[What you have to do]: In this exercise, print only the lines of the records below from the one with "none -> white brick G1 level 1" through the one with "none -> white brick J1 level 3", inclusive. Pictures are not part of the copy.

▽

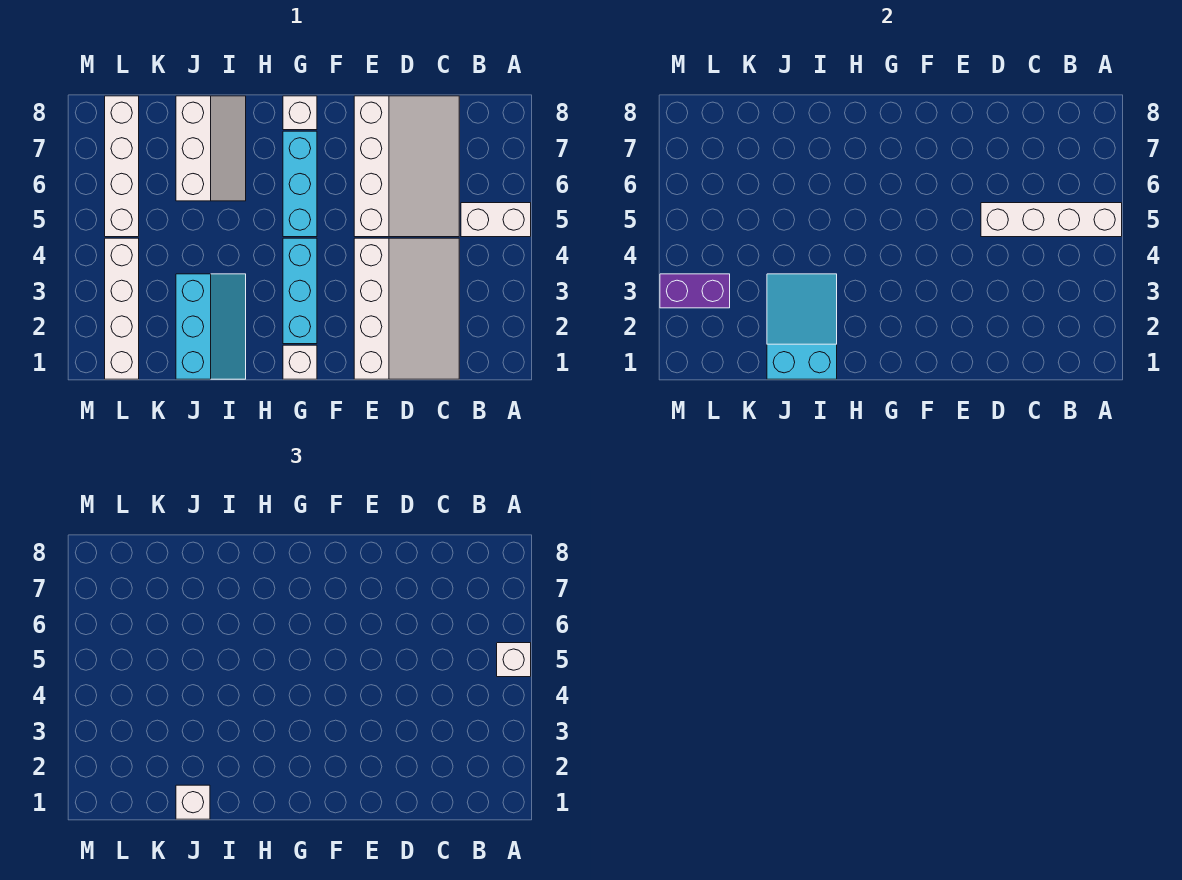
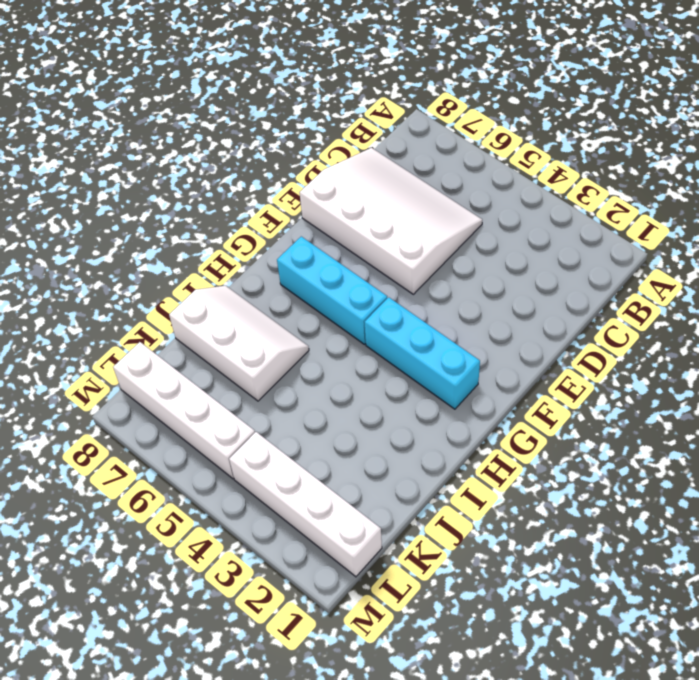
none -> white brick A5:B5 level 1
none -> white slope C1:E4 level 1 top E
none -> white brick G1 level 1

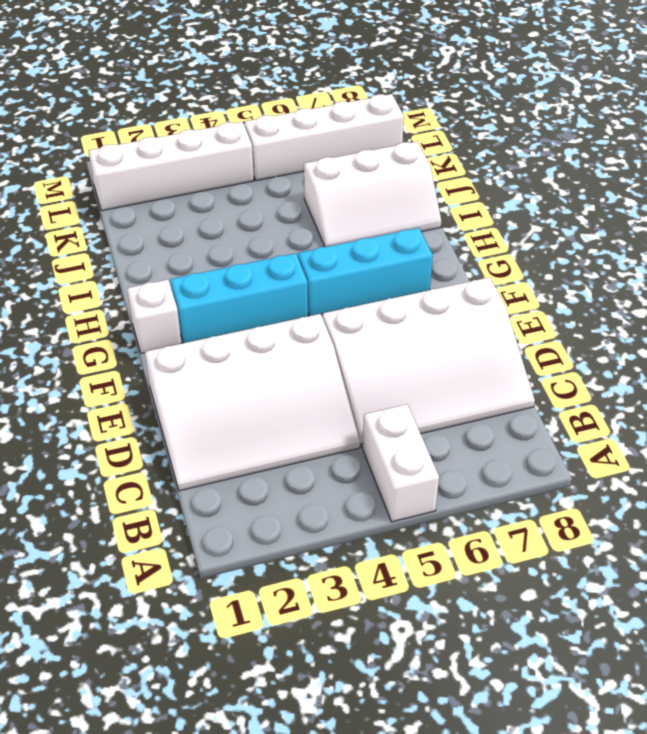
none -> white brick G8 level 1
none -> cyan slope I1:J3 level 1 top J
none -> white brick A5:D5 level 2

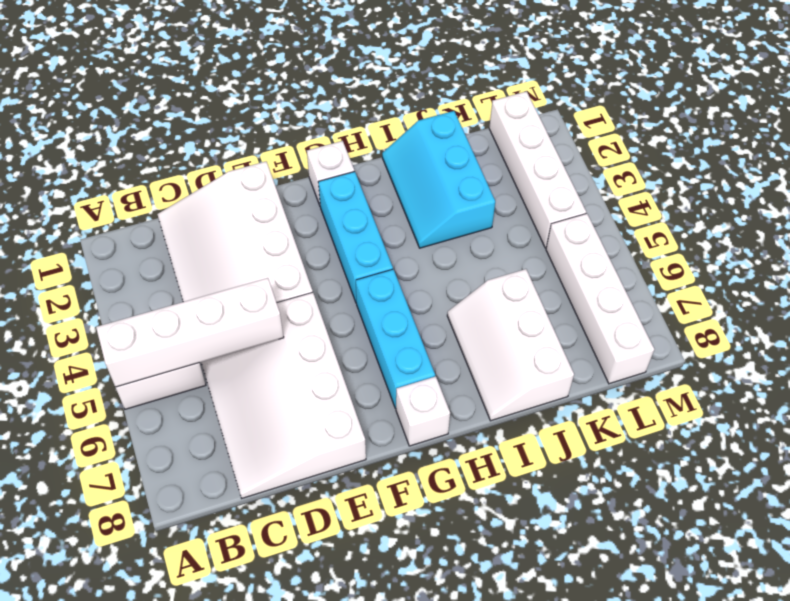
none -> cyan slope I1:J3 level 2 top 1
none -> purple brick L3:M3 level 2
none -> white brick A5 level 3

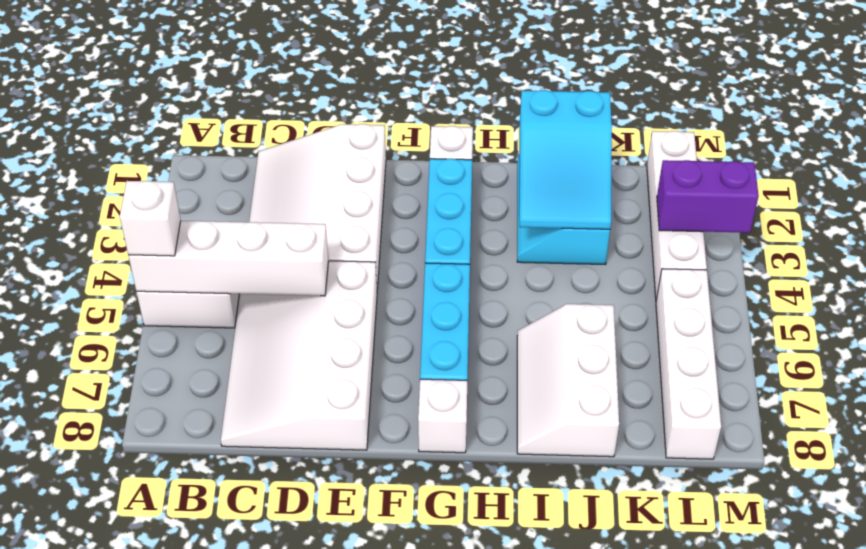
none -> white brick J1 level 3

△
▽

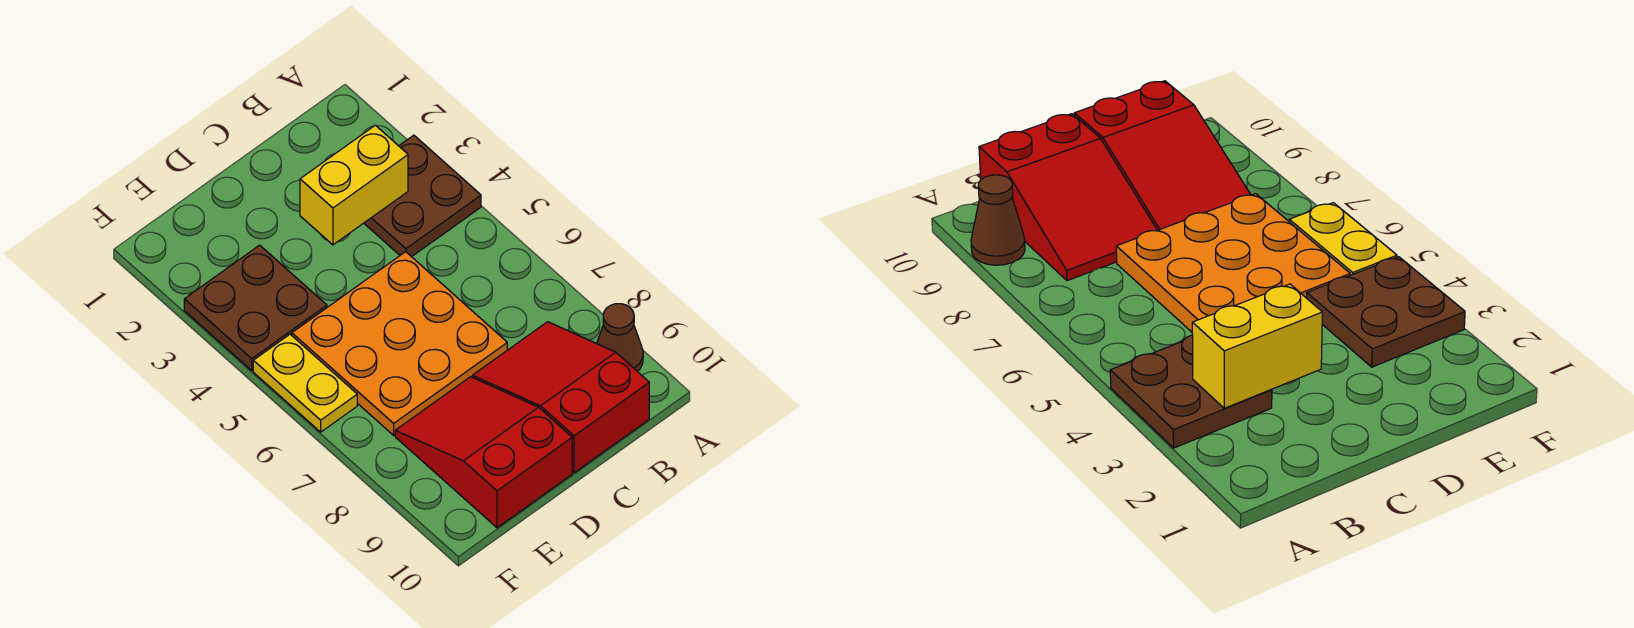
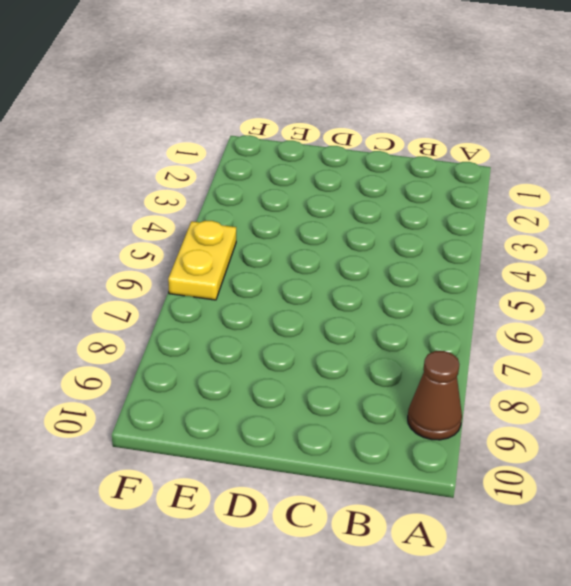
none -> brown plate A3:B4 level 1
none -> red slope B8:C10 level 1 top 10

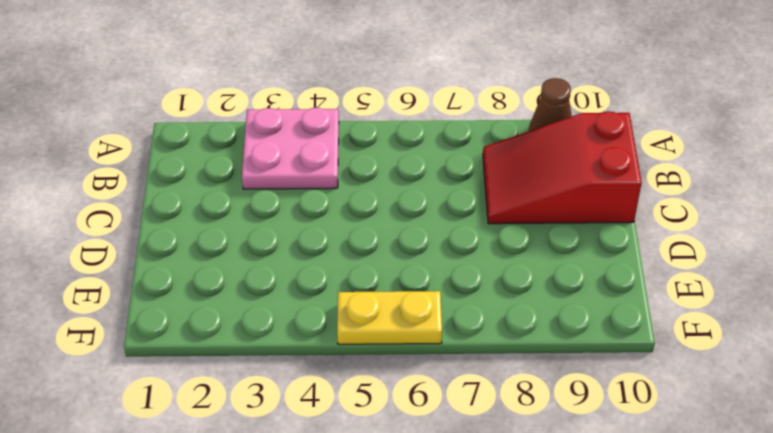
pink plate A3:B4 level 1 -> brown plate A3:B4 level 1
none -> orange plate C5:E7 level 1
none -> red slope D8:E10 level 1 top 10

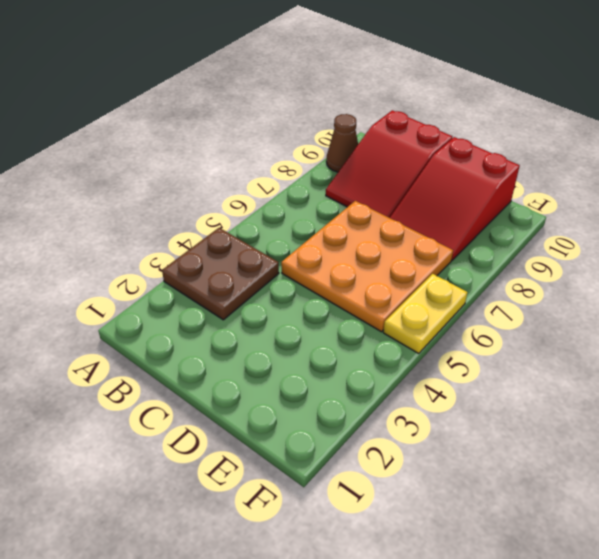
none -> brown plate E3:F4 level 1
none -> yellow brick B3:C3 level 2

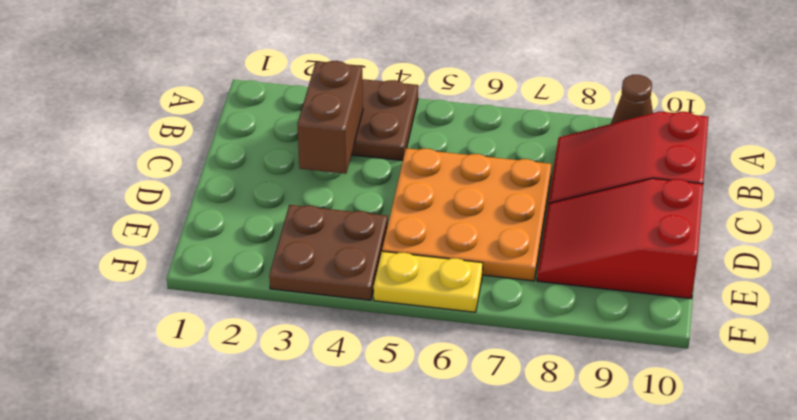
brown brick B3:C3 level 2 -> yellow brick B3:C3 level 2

△
▽

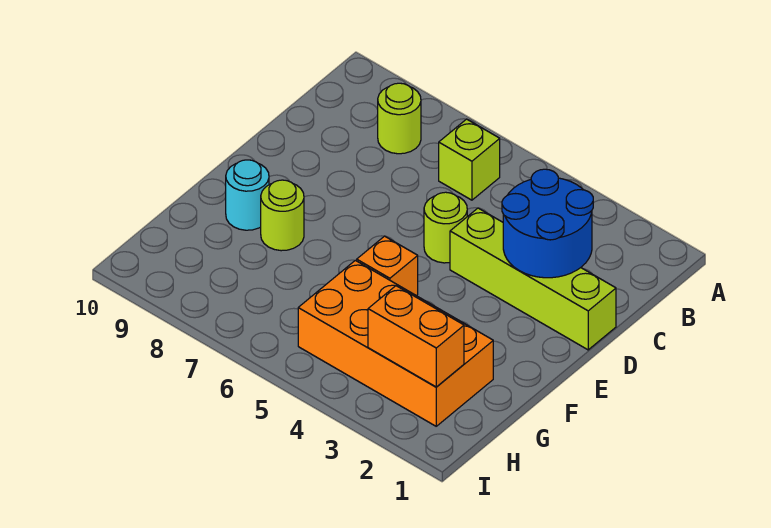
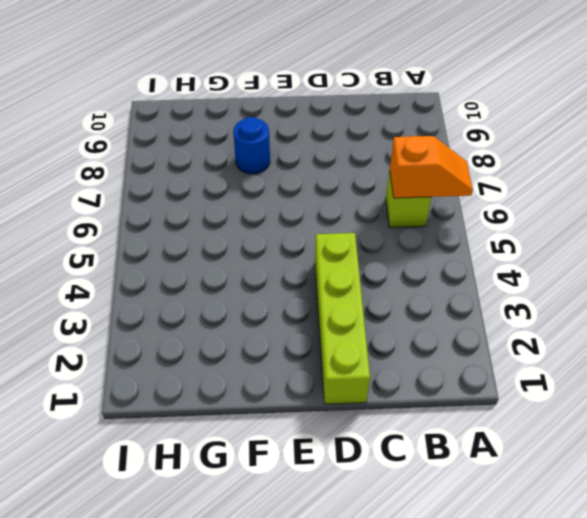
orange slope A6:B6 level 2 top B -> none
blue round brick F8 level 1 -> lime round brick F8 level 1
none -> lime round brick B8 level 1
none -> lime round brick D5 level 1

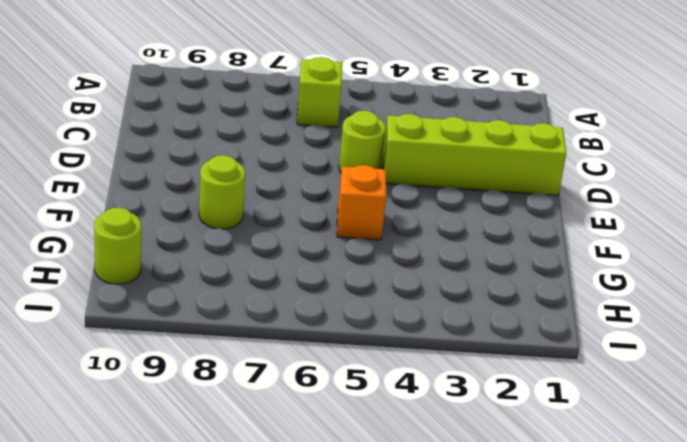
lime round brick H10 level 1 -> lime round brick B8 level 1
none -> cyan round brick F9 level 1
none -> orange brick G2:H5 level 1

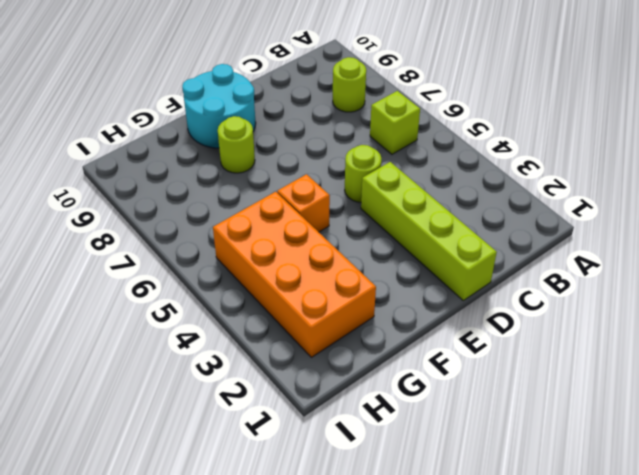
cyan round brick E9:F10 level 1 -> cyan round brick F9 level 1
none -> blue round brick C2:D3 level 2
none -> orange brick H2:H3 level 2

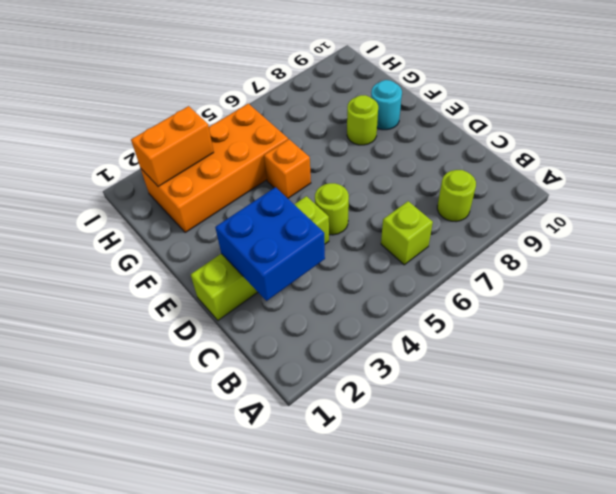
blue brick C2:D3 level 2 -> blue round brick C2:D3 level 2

△

[Result of this task]:
none -> white brick G1 level 1

none -> white brick G8 level 1
none -> cyan slope I1:J3 level 1 top J
none -> white brick A5:D5 level 2

none -> cyan slope I1:J3 level 2 top 1
none -> purple brick L3:M3 level 2
none -> white brick A5 level 3

none -> white brick J1 level 3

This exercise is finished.